_ABOUT THIS EXERCISE_
Replicate the data exactly, every line included.

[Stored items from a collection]
Segment Open
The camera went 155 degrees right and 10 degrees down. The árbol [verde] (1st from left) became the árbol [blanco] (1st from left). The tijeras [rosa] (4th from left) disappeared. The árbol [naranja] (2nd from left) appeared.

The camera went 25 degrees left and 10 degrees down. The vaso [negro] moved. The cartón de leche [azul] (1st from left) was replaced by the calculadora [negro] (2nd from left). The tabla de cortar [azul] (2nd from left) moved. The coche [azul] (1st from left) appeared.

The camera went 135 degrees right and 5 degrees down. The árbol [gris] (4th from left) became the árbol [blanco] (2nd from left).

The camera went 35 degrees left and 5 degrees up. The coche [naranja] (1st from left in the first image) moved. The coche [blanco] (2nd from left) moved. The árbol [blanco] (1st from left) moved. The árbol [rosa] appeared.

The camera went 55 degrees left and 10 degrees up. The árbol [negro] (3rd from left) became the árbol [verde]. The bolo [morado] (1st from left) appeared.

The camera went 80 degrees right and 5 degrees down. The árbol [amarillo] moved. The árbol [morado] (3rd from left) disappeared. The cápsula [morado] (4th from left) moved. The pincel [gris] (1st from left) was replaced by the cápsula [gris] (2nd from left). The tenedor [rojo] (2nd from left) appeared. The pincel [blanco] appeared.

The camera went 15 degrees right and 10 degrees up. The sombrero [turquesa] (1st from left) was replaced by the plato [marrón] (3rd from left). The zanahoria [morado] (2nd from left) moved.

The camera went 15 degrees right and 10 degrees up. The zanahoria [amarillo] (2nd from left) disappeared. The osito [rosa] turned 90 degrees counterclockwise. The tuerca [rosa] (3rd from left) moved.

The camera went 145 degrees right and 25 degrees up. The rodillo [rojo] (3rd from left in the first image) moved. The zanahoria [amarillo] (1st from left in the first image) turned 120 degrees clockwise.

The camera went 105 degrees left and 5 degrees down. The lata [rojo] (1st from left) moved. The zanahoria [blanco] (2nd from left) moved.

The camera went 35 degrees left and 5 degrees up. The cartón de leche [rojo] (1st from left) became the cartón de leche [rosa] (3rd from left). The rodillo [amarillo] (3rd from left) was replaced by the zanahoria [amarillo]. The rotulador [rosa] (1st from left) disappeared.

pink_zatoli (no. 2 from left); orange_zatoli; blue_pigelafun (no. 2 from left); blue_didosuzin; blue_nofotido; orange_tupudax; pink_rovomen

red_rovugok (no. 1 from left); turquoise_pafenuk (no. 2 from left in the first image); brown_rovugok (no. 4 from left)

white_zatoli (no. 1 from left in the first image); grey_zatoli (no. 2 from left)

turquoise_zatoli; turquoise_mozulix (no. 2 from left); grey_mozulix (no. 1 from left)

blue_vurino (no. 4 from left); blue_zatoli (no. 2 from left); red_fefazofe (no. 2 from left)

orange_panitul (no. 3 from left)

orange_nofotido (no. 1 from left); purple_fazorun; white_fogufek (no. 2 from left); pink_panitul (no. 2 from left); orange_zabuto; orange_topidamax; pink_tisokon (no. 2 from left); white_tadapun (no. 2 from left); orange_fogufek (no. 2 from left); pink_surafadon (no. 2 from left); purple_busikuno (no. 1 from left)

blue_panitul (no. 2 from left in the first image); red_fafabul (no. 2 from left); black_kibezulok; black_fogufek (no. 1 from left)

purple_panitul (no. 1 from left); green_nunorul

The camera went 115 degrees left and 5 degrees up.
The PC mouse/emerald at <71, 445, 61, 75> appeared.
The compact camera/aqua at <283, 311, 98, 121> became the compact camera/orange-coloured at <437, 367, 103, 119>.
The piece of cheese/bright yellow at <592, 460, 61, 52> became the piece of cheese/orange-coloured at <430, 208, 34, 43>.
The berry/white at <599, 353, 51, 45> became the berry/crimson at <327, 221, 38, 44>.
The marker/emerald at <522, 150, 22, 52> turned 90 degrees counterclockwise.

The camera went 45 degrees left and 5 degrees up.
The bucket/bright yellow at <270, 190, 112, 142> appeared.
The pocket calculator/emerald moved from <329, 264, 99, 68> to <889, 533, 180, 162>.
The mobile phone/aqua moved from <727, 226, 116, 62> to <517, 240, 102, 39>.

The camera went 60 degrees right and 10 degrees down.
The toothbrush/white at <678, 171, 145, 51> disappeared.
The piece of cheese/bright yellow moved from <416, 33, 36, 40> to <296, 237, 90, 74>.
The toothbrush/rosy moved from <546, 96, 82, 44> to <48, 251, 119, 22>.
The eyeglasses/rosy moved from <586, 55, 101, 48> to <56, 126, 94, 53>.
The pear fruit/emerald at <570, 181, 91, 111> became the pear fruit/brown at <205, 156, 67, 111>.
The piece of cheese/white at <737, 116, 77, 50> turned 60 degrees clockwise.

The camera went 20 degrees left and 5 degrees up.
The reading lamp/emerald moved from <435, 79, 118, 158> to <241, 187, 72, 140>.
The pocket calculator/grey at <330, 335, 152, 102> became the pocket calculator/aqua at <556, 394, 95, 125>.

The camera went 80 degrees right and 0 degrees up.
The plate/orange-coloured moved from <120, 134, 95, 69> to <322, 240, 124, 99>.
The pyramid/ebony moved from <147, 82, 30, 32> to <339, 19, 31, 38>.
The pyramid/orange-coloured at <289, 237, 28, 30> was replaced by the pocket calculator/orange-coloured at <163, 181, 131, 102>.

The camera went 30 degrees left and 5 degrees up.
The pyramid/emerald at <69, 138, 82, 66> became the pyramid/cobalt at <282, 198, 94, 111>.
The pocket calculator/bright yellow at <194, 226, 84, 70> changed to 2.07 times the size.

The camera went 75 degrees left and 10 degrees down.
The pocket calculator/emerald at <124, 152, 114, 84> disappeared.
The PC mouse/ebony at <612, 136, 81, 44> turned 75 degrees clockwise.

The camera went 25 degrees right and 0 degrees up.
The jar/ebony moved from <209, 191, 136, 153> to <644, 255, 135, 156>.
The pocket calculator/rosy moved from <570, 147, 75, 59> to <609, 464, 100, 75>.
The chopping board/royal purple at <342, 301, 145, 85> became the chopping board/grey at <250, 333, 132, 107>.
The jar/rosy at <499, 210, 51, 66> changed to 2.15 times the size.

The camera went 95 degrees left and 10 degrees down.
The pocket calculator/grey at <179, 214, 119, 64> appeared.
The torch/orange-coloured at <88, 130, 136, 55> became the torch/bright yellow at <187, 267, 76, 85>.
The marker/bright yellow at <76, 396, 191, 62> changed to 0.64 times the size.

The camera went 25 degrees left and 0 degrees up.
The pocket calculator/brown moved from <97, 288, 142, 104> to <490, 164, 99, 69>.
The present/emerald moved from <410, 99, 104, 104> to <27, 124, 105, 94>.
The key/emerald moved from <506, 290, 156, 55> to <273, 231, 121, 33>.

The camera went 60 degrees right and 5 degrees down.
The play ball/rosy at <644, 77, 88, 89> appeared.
Segment Closed
_EXPECTED ANSWER_
The camera went 155 degrees right and 10 degrees down. The árbol [verde] (1st from left) became the árbol [blanco] (1st from left). The tijeras [rosa] (4th from left) disappeared. The árbol [naranja] (2nd from left) appeared.

The camera went 25 degrees left and 10 degrees down. The vaso [negro] moved. The cartón de leche [azul] (1st from left) was replaced by the calculadora [negro] (2nd from left). The tabla de cortar [azul] (2nd from left) moved. The coche [azul] (1st from left) appeared.

The camera went 135 degrees right and 5 degrees down. The árbol [gris] (4th from left) became the árbol [blanco] (2nd from left).

The camera went 35 degrees left and 5 degrees up. The coche [naranja] (1st from left in the first image) moved. The coche [blanco] (2nd from left) moved. The árbol [blanco] (1st from left) moved. The árbol [rosa] appeared.

The camera went 55 degrees left and 10 degrees up. The árbol [negro] (3rd from left) became the árbol [verde]. The bolo [morado] (1st from left) appeared.

The camera went 80 degrees right and 5 degrees down. The árbol [amarillo] moved. The árbol [morado] (3rd from left) disappeared. The cápsula [morado] (4th from left) moved. The pincel [gris] (1st from left) was replaced by the cápsula [gris] (2nd from left). The tenedor [rojo] (2nd from left) appeared. The pincel [blanco] appeared.

The camera went 15 degrees right and 10 degrees up. The sombrero [turquesa] (1st from left) was replaced by the plato [marrón] (3rd from left). The zanahoria [morado] (2nd from left) moved.

The camera went 15 degrees right and 10 degrees up. The zanahoria [amarillo] (2nd from left) disappeared. The osito [rosa] turned 90 degrees counterclockwise. The tuerca [rosa] (3rd from left) moved.

The camera went 145 degrees right and 25 degrees up. The rodillo [rojo] (3rd from left in the first image) moved. The zanahoria [amarillo] (1st from left in the first image) turned 120 degrees clockwise.

The camera went 105 degrees left and 5 degrees down. The lata [rojo] (1st from left) moved. The zanahoria [blanco] (2nd from left) moved.

The camera went 35 degrees left and 5 degrees up. The cartón de leche [rojo] (1st from left) became the cartón de leche [rosa] (3rd from left). The rodillo [amarillo] (3rd from left) was replaced by the zanahoria [amarillo]. The rotulador [rosa] (1st from left) disappeared.

pink_zatoli (no. 2 from left); orange_zatoli; blue_pigelafun (no. 2 from left); blue_didosuzin; blue_nofotido; orange_tupudax; pink_rovomen

red_rovugok (no. 1 from left); turquoise_pafenuk (no. 2 from left in the first image); brown_rovugok (no. 4 from left)

white_zatoli (no. 1 from left in the first image); grey_zatoli (no. 2 from left)

turquoise_zatoli; turquoise_mozulix (no. 2 from left); grey_mozulix (no. 1 from left)

blue_vurino (no. 4 from left); blue_zatoli (no. 2 from left); red_fefazofe (no. 2 from left)

orange_panitul (no. 3 from left)

orange_nofotido (no. 1 from left); purple_fazorun; white_fogufek (no. 2 from left); pink_panitul (no. 2 from left); orange_zabuto; orange_topidamax; pink_tisokon (no. 2 from left); white_tadapun (no. 2 from left); orange_fogufek (no. 2 from left); pink_surafadon (no. 2 from left); purple_busikuno (no. 1 from left)

blue_panitul (no. 2 from left in the first image); red_fafabul (no. 2 from left); black_kibezulok; black_fogufek (no. 1 from left)

purple_panitul (no. 1 from left); green_nunorul

The camera went 115 degrees left and 5 degrees up.
The PC mouse/emerald at <71, 445, 61, 75> appeared.
The compact camera/aqua at <283, 311, 98, 121> became the compact camera/orange-coloured at <437, 367, 103, 119>.
The piece of cheese/bright yellow at <592, 460, 61, 52> became the piece of cheese/orange-coloured at <430, 208, 34, 43>.
The berry/white at <599, 353, 51, 45> became the berry/crimson at <327, 221, 38, 44>.
The marker/emerald at <522, 150, 22, 52> turned 90 degrees counterclockwise.

The camera went 45 degrees left and 5 degrees up.
The bucket/bright yellow at <270, 190, 112, 142> appeared.
The pocket calculator/emerald moved from <329, 264, 99, 68> to <889, 533, 180, 162>.
The mobile phone/aqua moved from <727, 226, 116, 62> to <517, 240, 102, 39>.

The camera went 60 degrees right and 10 degrees down.
The toothbrush/white at <678, 171, 145, 51> disappeared.
The piece of cheese/bright yellow moved from <416, 33, 36, 40> to <296, 237, 90, 74>.
The toothbrush/rosy moved from <546, 96, 82, 44> to <48, 251, 119, 22>.
The eyeglasses/rosy moved from <586, 55, 101, 48> to <56, 126, 94, 53>.
The pear fruit/emerald at <570, 181, 91, 111> became the pear fruit/brown at <205, 156, 67, 111>.
The piece of cheese/white at <737, 116, 77, 50> turned 60 degrees clockwise.

The camera went 20 degrees left and 5 degrees up.
The reading lamp/emerald moved from <435, 79, 118, 158> to <241, 187, 72, 140>.
The pocket calculator/grey at <330, 335, 152, 102> became the pocket calculator/aqua at <556, 394, 95, 125>.

The camera went 80 degrees right and 0 degrees up.
The plate/orange-coloured moved from <120, 134, 95, 69> to <322, 240, 124, 99>.
The pyramid/ebony moved from <147, 82, 30, 32> to <339, 19, 31, 38>.
The pyramid/orange-coloured at <289, 237, 28, 30> was replaced by the pocket calculator/orange-coloured at <163, 181, 131, 102>.

The camera went 30 degrees left and 5 degrees up.
The pyramid/emerald at <69, 138, 82, 66> became the pyramid/cobalt at <282, 198, 94, 111>.
The pocket calculator/bright yellow at <194, 226, 84, 70> changed to 2.07 times the size.

The camera went 75 degrees left and 10 degrees down.
The pocket calculator/emerald at <124, 152, 114, 84> disappeared.
The PC mouse/ebony at <612, 136, 81, 44> turned 75 degrees clockwise.

The camera went 25 degrees right and 0 degrees up.
The jar/ebony moved from <209, 191, 136, 153> to <644, 255, 135, 156>.
The pocket calculator/rosy moved from <570, 147, 75, 59> to <609, 464, 100, 75>.
The chopping board/royal purple at <342, 301, 145, 85> became the chopping board/grey at <250, 333, 132, 107>.
The jar/rosy at <499, 210, 51, 66> changed to 2.15 times the size.

The camera went 95 degrees left and 10 degrees down.
The pocket calculator/grey at <179, 214, 119, 64> appeared.
The torch/orange-coloured at <88, 130, 136, 55> became the torch/bright yellow at <187, 267, 76, 85>.
The marker/bright yellow at <76, 396, 191, 62> changed to 0.64 times the size.

The camera went 25 degrees left and 0 degrees up.
The pocket calculator/brown moved from <97, 288, 142, 104> to <490, 164, 99, 69>.
The present/emerald moved from <410, 99, 104, 104> to <27, 124, 105, 94>.
The key/emerald moved from <506, 290, 156, 55> to <273, 231, 121, 33>.

The camera went 60 degrees right and 5 degrees down.
The play ball/rosy at <644, 77, 88, 89> appeared.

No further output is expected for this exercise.